**What to work on:** Count lines with "BLUE" below; give only the number.

**Dataset section:**
▼

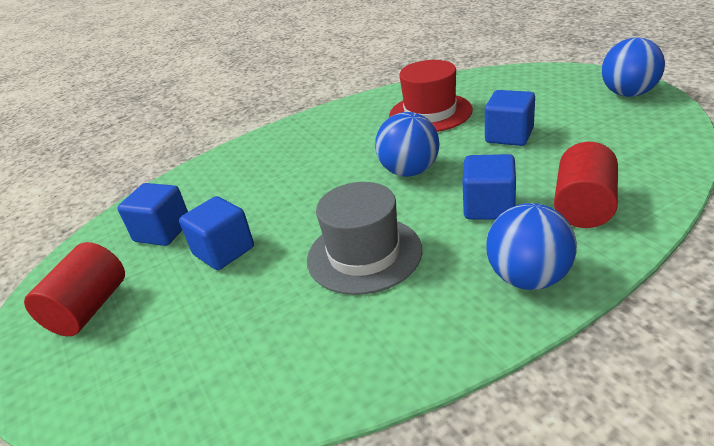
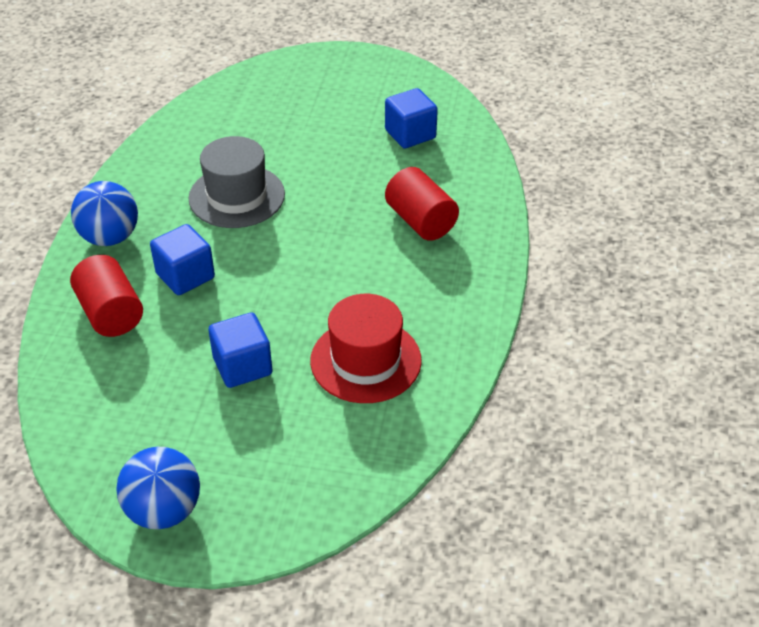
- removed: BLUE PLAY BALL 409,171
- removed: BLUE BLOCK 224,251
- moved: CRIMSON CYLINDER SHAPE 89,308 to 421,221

▲

**Written response:** 2